Source material below:

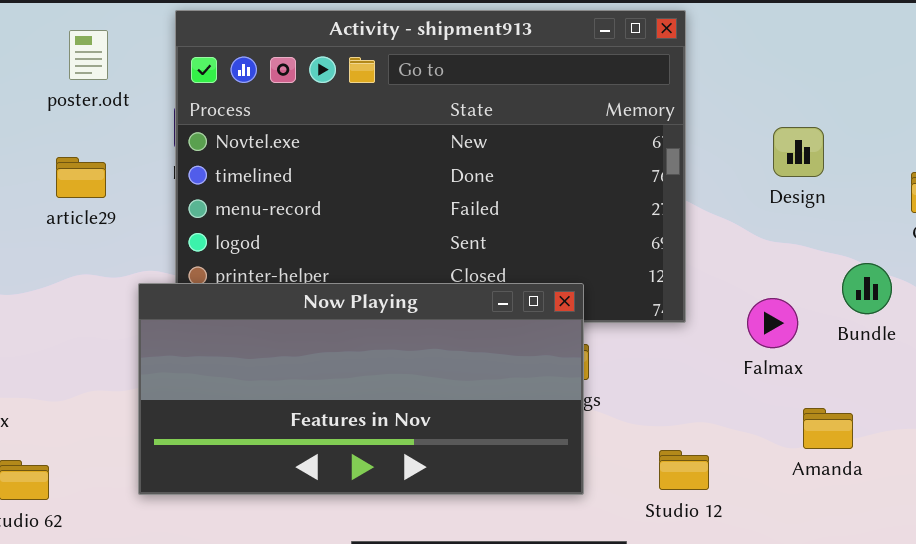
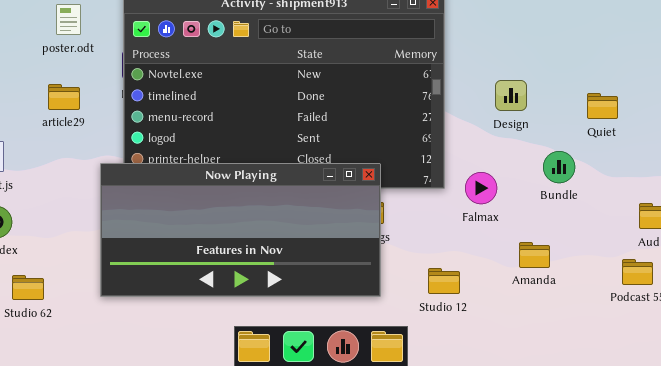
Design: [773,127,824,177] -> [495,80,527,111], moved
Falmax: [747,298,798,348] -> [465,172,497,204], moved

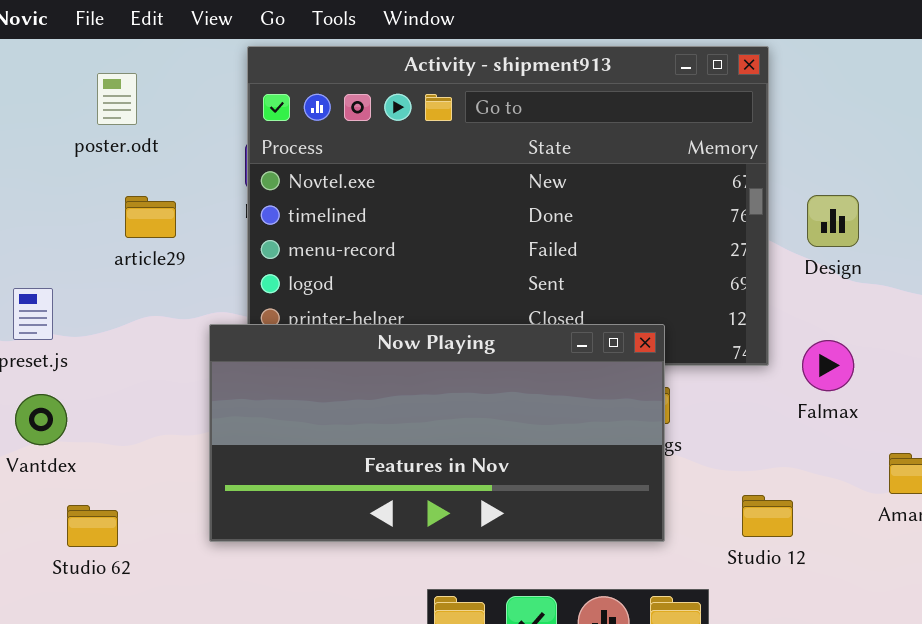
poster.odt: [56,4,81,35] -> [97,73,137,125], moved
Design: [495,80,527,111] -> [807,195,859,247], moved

End of Source material.
Source material below:

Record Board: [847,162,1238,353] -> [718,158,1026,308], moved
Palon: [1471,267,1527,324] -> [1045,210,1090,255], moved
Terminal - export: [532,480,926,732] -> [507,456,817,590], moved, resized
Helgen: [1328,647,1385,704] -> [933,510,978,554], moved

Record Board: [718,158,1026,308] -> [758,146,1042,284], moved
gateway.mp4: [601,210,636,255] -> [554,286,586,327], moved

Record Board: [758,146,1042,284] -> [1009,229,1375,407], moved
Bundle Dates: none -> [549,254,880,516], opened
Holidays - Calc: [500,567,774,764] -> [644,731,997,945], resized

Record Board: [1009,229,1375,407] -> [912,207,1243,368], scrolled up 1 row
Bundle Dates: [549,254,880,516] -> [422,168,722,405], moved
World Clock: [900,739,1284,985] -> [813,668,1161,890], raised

End of Source material.
Source material below:

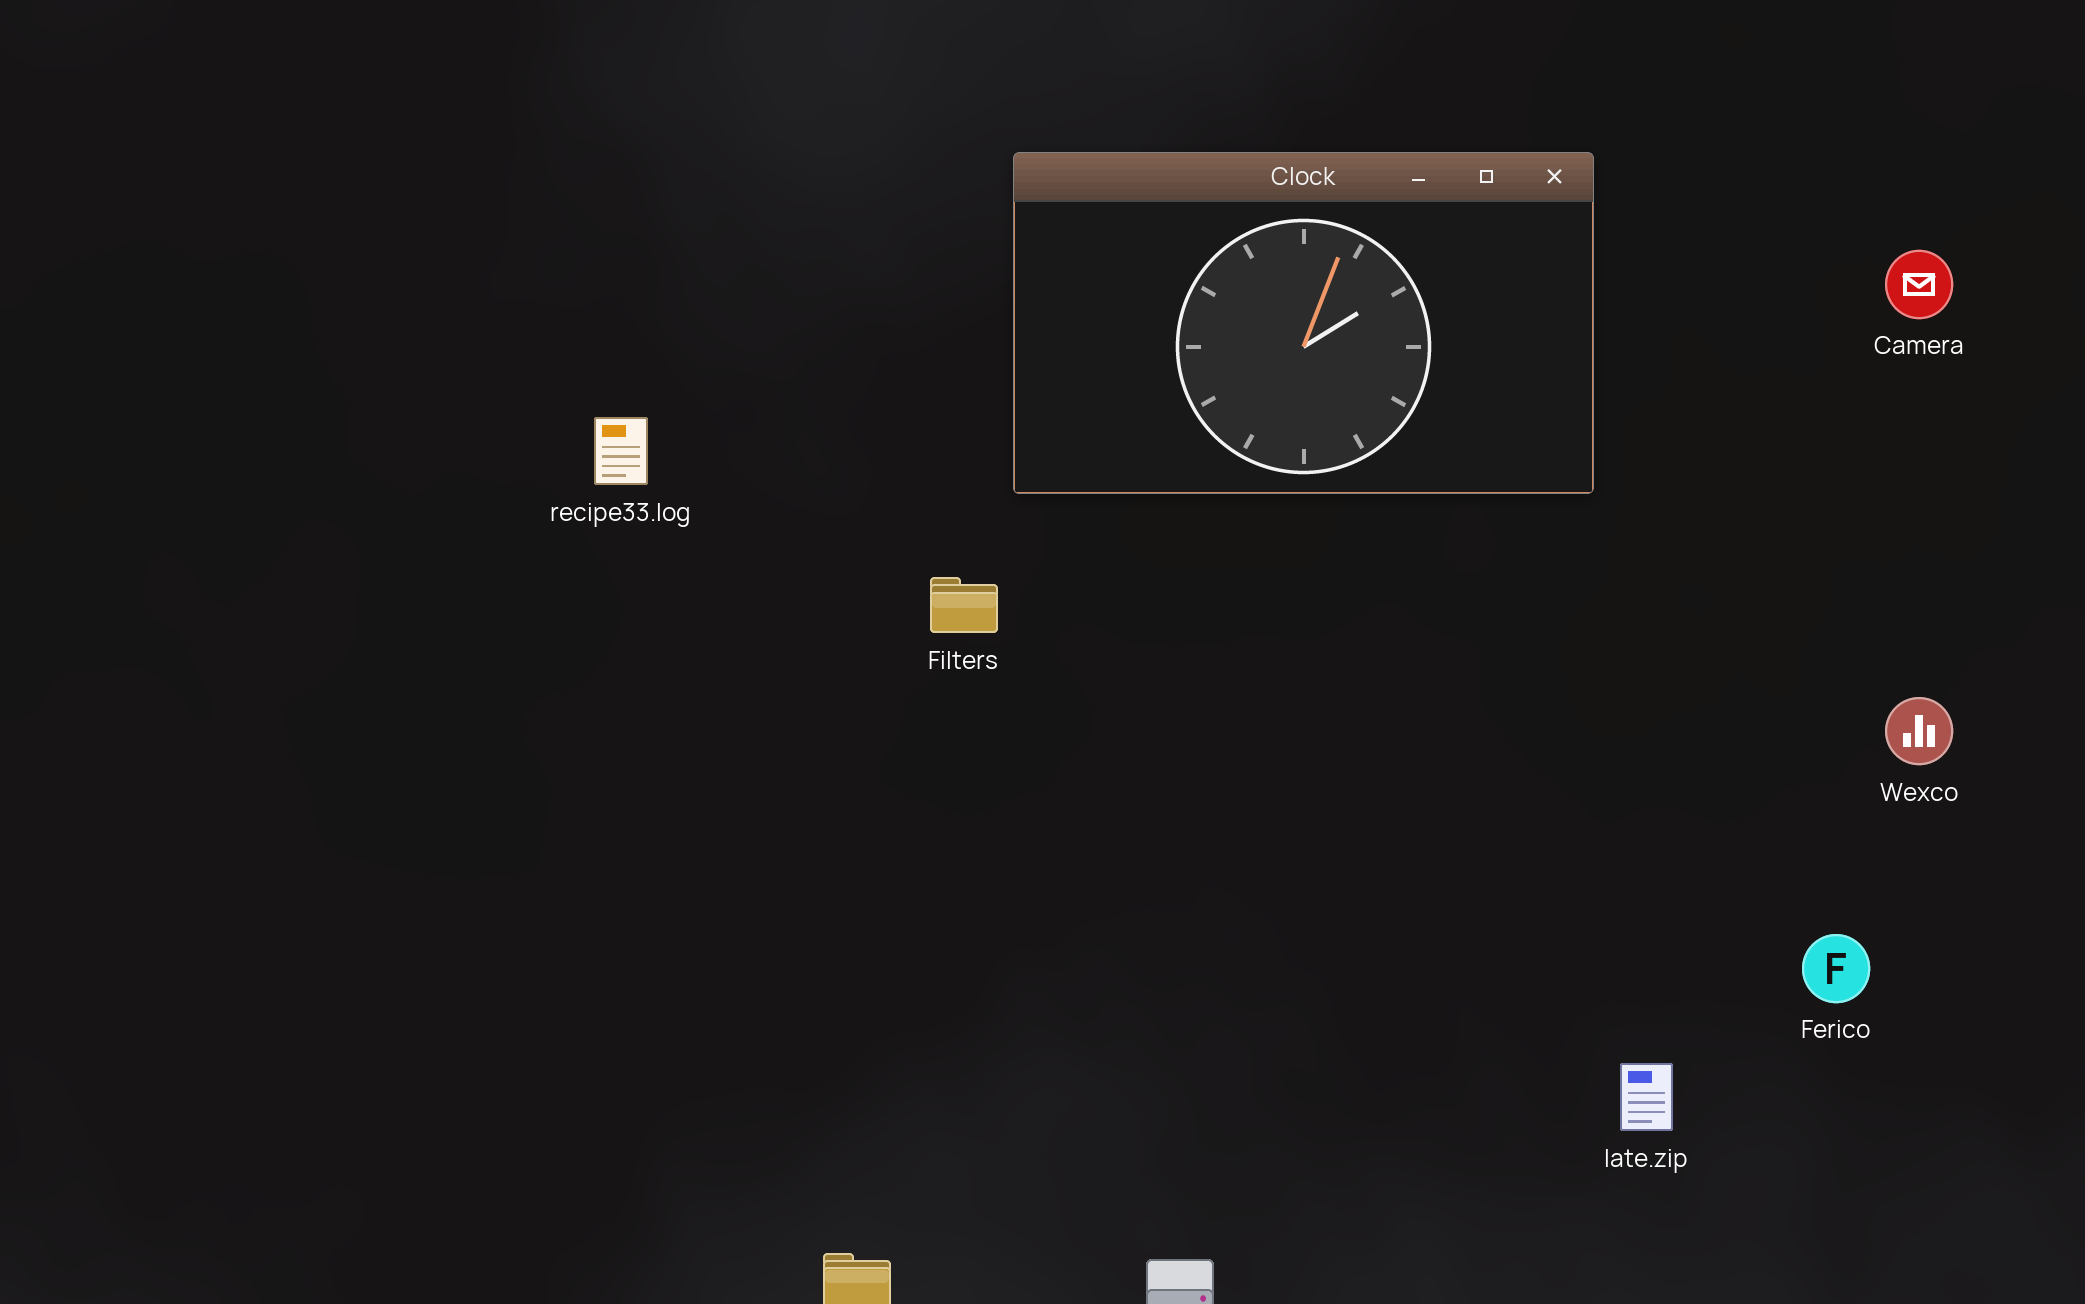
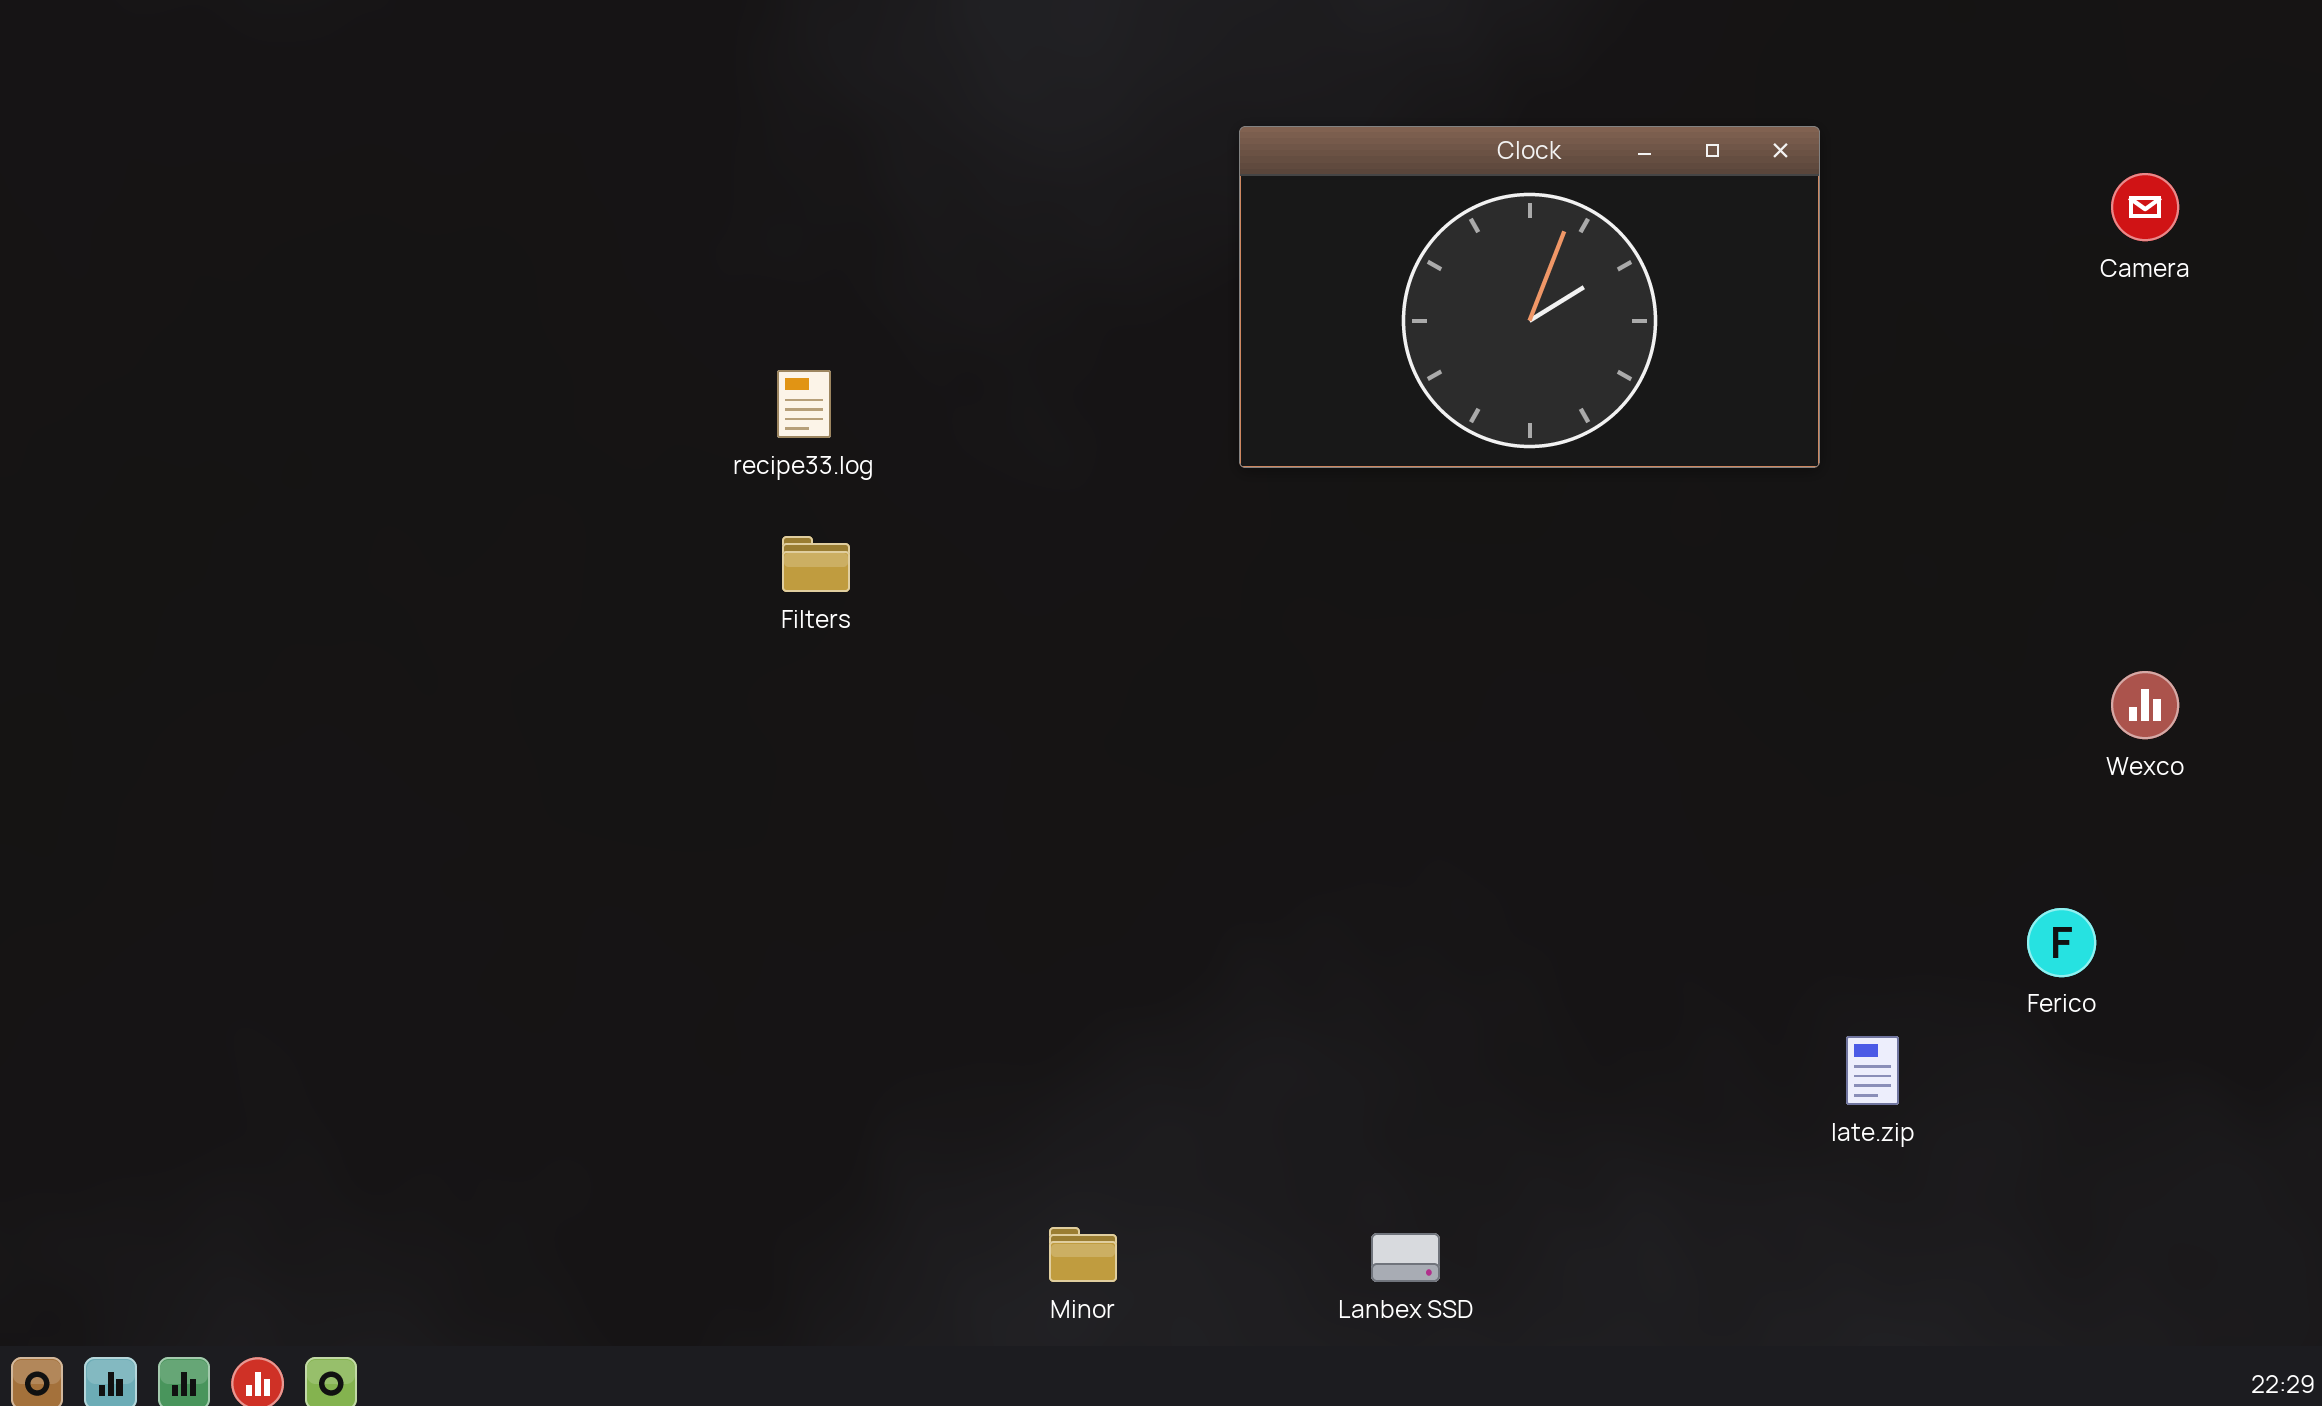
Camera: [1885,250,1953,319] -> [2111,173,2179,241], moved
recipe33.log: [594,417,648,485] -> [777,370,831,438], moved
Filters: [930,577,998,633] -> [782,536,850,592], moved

End of Source material.

Starting at the line above that contains "recipe33.log: [594,417,648,485] ->", repeat each line exactly up to and including the line that contains "Filters: [930,577,998,633] ->", and stop there.

recipe33.log: [594,417,648,485] -> [777,370,831,438], moved
Filters: [930,577,998,633] -> [782,536,850,592], moved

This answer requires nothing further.